Exercise objective | From the entries that follow, reproduce exactly and only the lines from the line with "second_place: [492, 72, 69, 13]" to the line with "new: Dose/braun", endpoints included.

Dataset records |
^^^^^^^^^^^^^^^^
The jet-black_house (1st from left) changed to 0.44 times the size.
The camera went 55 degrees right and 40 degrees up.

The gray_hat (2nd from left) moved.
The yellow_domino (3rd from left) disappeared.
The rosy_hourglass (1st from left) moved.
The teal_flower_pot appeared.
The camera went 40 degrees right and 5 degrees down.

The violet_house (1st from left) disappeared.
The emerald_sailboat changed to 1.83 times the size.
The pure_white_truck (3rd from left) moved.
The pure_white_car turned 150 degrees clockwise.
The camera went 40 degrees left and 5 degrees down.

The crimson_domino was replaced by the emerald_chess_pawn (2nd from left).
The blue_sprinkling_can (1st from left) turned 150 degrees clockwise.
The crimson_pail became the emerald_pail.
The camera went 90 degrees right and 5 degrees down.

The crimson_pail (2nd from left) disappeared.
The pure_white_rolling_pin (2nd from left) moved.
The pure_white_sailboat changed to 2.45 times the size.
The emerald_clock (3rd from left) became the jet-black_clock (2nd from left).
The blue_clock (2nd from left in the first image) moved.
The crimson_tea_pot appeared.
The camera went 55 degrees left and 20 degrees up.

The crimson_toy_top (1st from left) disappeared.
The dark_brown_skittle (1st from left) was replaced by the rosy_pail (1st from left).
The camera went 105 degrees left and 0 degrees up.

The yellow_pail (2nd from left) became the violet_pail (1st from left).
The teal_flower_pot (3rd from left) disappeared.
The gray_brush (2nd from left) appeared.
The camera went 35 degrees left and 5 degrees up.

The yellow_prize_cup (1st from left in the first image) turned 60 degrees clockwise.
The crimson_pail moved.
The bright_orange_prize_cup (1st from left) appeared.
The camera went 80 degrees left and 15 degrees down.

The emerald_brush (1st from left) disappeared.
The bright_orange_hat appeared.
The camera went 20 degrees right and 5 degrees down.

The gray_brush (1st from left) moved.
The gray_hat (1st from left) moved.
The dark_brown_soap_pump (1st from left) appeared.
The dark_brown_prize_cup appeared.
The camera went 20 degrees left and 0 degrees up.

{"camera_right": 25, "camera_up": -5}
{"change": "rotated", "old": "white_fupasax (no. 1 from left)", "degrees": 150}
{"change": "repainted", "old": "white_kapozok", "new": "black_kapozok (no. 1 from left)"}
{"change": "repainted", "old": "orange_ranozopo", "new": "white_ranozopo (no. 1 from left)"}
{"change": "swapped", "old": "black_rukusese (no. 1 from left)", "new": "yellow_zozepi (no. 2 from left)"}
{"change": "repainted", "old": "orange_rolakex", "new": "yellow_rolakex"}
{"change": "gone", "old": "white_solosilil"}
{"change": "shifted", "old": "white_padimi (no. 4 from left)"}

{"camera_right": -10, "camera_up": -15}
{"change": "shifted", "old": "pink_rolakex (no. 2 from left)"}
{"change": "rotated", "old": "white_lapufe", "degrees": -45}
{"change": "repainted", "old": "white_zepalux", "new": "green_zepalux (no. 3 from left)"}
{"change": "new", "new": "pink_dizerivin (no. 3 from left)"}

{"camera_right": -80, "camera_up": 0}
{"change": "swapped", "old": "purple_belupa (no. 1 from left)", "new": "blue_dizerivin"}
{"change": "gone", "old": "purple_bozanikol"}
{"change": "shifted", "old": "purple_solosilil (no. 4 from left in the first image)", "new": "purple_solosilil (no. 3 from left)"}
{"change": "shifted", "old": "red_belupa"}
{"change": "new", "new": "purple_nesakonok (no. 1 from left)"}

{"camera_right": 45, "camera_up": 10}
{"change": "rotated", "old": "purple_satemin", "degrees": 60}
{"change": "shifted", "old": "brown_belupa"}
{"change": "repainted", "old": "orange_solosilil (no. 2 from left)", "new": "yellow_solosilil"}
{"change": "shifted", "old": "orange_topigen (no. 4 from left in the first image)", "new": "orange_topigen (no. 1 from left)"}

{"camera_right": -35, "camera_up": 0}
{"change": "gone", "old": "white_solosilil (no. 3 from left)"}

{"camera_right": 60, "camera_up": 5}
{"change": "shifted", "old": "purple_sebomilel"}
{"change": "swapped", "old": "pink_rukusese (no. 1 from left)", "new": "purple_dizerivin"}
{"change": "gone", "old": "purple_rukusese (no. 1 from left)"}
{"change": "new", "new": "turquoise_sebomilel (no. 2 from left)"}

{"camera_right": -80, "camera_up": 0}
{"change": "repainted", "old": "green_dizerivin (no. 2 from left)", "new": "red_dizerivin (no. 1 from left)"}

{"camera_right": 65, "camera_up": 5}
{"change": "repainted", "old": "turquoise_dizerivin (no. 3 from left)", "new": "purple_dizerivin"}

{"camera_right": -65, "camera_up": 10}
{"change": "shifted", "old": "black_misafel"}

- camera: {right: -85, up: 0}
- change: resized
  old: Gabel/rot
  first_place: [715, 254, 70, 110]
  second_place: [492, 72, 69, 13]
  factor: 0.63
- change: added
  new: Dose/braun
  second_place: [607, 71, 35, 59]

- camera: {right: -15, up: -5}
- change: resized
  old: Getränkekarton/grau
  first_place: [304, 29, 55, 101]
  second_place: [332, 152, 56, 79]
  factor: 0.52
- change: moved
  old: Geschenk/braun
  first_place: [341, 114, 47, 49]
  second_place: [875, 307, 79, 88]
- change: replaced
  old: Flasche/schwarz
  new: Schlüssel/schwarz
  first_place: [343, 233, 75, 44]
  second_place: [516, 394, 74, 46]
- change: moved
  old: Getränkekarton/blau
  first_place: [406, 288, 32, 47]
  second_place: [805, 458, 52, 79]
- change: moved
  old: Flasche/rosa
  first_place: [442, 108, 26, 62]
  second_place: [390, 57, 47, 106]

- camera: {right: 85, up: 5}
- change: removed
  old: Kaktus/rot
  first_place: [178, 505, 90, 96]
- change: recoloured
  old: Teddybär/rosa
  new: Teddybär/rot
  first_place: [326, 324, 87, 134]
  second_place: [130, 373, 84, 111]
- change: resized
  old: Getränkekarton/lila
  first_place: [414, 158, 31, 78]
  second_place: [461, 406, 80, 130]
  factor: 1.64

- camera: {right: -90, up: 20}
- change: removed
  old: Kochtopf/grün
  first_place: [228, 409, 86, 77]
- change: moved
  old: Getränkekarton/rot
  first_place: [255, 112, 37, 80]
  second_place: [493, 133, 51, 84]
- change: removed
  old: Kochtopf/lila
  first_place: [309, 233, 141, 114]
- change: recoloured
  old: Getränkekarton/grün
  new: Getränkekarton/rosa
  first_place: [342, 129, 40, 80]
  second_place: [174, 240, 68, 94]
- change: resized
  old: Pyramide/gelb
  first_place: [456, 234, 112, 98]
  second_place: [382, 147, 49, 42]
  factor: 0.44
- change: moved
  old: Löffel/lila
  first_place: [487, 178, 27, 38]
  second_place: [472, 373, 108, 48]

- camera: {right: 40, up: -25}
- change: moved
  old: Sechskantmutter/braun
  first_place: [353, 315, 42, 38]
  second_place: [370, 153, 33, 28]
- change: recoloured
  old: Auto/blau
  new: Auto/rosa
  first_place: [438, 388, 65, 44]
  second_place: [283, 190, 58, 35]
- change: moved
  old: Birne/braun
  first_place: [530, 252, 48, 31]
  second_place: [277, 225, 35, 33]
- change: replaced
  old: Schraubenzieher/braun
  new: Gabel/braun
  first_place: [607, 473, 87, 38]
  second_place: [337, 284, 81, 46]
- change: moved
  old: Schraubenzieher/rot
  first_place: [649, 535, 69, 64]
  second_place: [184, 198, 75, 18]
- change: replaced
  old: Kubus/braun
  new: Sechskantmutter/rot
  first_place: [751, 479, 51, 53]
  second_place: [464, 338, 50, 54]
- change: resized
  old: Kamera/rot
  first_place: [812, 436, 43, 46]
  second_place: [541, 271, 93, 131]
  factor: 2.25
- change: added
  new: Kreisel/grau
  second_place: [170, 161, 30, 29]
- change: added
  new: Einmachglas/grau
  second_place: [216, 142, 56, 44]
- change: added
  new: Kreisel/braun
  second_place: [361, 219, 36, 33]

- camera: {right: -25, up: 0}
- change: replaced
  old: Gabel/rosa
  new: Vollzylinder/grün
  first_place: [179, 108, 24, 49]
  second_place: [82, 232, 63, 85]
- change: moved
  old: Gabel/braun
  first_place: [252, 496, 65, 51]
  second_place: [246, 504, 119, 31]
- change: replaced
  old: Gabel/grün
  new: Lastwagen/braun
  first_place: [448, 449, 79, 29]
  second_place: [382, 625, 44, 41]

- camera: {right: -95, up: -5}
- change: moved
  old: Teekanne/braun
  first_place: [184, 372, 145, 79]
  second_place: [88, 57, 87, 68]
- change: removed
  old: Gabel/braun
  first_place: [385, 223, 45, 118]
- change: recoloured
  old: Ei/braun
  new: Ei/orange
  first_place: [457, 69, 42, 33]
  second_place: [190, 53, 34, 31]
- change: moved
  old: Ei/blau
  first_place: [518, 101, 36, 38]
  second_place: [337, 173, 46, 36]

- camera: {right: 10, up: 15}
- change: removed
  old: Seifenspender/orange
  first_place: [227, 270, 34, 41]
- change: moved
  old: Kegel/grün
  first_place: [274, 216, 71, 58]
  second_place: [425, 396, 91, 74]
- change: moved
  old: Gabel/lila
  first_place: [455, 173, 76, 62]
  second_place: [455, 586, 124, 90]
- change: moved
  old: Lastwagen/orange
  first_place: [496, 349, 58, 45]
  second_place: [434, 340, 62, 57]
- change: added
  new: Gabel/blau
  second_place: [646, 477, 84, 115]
^^^^^^^^^^^^^^^^
Response for this exercise |
  second_place: [492, 72, 69, 13]
  factor: 0.63
- change: added
  new: Dose/braun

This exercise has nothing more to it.